-- Supplied records follows --
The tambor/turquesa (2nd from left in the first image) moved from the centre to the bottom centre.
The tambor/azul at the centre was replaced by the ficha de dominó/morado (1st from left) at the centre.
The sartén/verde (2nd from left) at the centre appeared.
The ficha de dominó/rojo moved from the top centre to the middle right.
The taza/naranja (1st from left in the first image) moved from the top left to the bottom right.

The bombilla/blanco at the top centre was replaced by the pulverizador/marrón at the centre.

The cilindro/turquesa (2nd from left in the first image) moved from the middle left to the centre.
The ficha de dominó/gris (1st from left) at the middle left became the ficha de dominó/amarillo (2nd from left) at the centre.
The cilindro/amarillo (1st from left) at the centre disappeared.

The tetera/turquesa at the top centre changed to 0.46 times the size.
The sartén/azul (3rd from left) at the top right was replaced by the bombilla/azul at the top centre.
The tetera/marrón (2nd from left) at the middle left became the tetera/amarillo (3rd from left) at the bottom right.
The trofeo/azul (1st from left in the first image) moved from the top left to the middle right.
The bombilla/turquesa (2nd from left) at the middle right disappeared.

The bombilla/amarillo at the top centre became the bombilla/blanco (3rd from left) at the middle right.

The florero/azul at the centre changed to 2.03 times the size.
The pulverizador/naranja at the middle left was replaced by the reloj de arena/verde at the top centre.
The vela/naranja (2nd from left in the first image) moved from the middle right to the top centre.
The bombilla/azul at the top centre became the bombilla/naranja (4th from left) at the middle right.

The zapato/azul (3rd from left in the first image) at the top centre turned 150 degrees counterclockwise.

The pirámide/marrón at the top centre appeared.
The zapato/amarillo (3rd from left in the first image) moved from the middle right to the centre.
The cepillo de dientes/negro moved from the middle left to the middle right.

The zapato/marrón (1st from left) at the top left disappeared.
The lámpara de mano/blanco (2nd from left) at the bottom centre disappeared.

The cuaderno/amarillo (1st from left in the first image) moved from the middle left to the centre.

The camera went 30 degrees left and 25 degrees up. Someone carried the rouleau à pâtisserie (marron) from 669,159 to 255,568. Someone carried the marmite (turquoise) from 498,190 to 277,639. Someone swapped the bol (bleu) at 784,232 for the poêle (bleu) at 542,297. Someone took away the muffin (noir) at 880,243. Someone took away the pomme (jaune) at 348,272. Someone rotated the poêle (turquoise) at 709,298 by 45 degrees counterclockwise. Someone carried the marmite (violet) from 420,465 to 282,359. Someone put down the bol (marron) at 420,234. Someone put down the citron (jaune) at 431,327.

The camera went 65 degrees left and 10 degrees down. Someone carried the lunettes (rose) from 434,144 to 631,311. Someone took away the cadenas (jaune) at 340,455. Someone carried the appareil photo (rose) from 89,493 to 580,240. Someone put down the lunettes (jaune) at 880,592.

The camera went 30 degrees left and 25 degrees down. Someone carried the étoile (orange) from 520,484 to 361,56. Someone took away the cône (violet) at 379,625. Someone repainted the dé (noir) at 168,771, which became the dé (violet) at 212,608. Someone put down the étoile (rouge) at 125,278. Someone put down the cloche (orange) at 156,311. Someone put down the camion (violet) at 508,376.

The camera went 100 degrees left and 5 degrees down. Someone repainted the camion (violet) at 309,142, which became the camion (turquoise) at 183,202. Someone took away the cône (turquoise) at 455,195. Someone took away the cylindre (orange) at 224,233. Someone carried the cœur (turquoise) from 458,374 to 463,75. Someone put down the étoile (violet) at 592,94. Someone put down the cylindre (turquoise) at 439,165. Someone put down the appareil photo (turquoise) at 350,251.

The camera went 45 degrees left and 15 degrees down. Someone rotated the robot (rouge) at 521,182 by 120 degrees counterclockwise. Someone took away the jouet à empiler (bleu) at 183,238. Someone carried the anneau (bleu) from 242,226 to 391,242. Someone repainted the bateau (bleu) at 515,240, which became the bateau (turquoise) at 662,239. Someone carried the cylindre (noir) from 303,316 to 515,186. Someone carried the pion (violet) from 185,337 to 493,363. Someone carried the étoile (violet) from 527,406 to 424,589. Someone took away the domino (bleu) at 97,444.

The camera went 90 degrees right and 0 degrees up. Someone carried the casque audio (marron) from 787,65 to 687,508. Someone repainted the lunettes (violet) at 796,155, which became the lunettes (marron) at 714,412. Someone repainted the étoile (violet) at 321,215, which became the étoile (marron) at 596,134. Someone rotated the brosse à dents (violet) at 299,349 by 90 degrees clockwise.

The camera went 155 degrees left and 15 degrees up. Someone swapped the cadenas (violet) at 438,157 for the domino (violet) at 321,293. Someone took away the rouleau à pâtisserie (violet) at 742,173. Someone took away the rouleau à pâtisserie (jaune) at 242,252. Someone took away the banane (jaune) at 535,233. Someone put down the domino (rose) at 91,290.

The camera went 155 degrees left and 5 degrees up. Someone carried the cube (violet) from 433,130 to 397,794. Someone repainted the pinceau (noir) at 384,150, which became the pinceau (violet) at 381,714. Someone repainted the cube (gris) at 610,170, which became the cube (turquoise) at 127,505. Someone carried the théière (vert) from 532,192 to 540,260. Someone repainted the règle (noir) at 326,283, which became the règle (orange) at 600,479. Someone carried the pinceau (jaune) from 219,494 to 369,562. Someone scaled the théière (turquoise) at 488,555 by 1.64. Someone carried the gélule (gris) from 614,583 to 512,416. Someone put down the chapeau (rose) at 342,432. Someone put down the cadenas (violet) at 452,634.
-- Supplied records concluded --
## [Your objective]
Nothing should be dropped: transcribe all the material exactly.

## [Response to this exercise]
The tambor/turquesa (2nd from left in the first image) moved from the centre to the bottom centre.
The tambor/azul at the centre was replaced by the ficha de dominó/morado (1st from left) at the centre.
The sartén/verde (2nd from left) at the centre appeared.
The ficha de dominó/rojo moved from the top centre to the middle right.
The taza/naranja (1st from left in the first image) moved from the top left to the bottom right.

The bombilla/blanco at the top centre was replaced by the pulverizador/marrón at the centre.

The cilindro/turquesa (2nd from left in the first image) moved from the middle left to the centre.
The ficha de dominó/gris (1st from left) at the middle left became the ficha de dominó/amarillo (2nd from left) at the centre.
The cilindro/amarillo (1st from left) at the centre disappeared.

The tetera/turquesa at the top centre changed to 0.46 times the size.
The sartén/azul (3rd from left) at the top right was replaced by the bombilla/azul at the top centre.
The tetera/marrón (2nd from left) at the middle left became the tetera/amarillo (3rd from left) at the bottom right.
The trofeo/azul (1st from left in the first image) moved from the top left to the middle right.
The bombilla/turquesa (2nd from left) at the middle right disappeared.

The bombilla/amarillo at the top centre became the bombilla/blanco (3rd from left) at the middle right.

The florero/azul at the centre changed to 2.03 times the size.
The pulverizador/naranja at the middle left was replaced by the reloj de arena/verde at the top centre.
The vela/naranja (2nd from left in the first image) moved from the middle right to the top centre.
The bombilla/azul at the top centre became the bombilla/naranja (4th from left) at the middle right.

The zapato/azul (3rd from left in the first image) at the top centre turned 150 degrees counterclockwise.

The pirámide/marrón at the top centre appeared.
The zapato/amarillo (3rd from left in the first image) moved from the middle right to the centre.
The cepillo de dientes/negro moved from the middle left to the middle right.

The zapato/marrón (1st from left) at the top left disappeared.
The lámpara de mano/blanco (2nd from left) at the bottom centre disappeared.

The cuaderno/amarillo (1st from left in the first image) moved from the middle left to the centre.

The camera went 30 degrees left and 25 degrees up. Someone carried the rouleau à pâtisserie (marron) from 669,159 to 255,568. Someone carried the marmite (turquoise) from 498,190 to 277,639. Someone swapped the bol (bleu) at 784,232 for the poêle (bleu) at 542,297. Someone took away the muffin (noir) at 880,243. Someone took away the pomme (jaune) at 348,272. Someone rotated the poêle (turquoise) at 709,298 by 45 degrees counterclockwise. Someone carried the marmite (violet) from 420,465 to 282,359. Someone put down the bol (marron) at 420,234. Someone put down the citron (jaune) at 431,327.

The camera went 65 degrees left and 10 degrees down. Someone carried the lunettes (rose) from 434,144 to 631,311. Someone took away the cadenas (jaune) at 340,455. Someone carried the appareil photo (rose) from 89,493 to 580,240. Someone put down the lunettes (jaune) at 880,592.

The camera went 30 degrees left and 25 degrees down. Someone carried the étoile (orange) from 520,484 to 361,56. Someone took away the cône (violet) at 379,625. Someone repainted the dé (noir) at 168,771, which became the dé (violet) at 212,608. Someone put down the étoile (rouge) at 125,278. Someone put down the cloche (orange) at 156,311. Someone put down the camion (violet) at 508,376.

The camera went 100 degrees left and 5 degrees down. Someone repainted the camion (violet) at 309,142, which became the camion (turquoise) at 183,202. Someone took away the cône (turquoise) at 455,195. Someone took away the cylindre (orange) at 224,233. Someone carried the cœur (turquoise) from 458,374 to 463,75. Someone put down the étoile (violet) at 592,94. Someone put down the cylindre (turquoise) at 439,165. Someone put down the appareil photo (turquoise) at 350,251.

The camera went 45 degrees left and 15 degrees down. Someone rotated the robot (rouge) at 521,182 by 120 degrees counterclockwise. Someone took away the jouet à empiler (bleu) at 183,238. Someone carried the anneau (bleu) from 242,226 to 391,242. Someone repainted the bateau (bleu) at 515,240, which became the bateau (turquoise) at 662,239. Someone carried the cylindre (noir) from 303,316 to 515,186. Someone carried the pion (violet) from 185,337 to 493,363. Someone carried the étoile (violet) from 527,406 to 424,589. Someone took away the domino (bleu) at 97,444.

The camera went 90 degrees right and 0 degrees up. Someone carried the casque audio (marron) from 787,65 to 687,508. Someone repainted the lunettes (violet) at 796,155, which became the lunettes (marron) at 714,412. Someone repainted the étoile (violet) at 321,215, which became the étoile (marron) at 596,134. Someone rotated the brosse à dents (violet) at 299,349 by 90 degrees clockwise.

The camera went 155 degrees left and 15 degrees up. Someone swapped the cadenas (violet) at 438,157 for the domino (violet) at 321,293. Someone took away the rouleau à pâtisserie (violet) at 742,173. Someone took away the rouleau à pâtisserie (jaune) at 242,252. Someone took away the banane (jaune) at 535,233. Someone put down the domino (rose) at 91,290.

The camera went 155 degrees left and 5 degrees up. Someone carried the cube (violet) from 433,130 to 397,794. Someone repainted the pinceau (noir) at 384,150, which became the pinceau (violet) at 381,714. Someone repainted the cube (gris) at 610,170, which became the cube (turquoise) at 127,505. Someone carried the théière (vert) from 532,192 to 540,260. Someone repainted the règle (noir) at 326,283, which became the règle (orange) at 600,479. Someone carried the pinceau (jaune) from 219,494 to 369,562. Someone scaled the théière (turquoise) at 488,555 by 1.64. Someone carried the gélule (gris) from 614,583 to 512,416. Someone put down the chapeau (rose) at 342,432. Someone put down the cadenas (violet) at 452,634.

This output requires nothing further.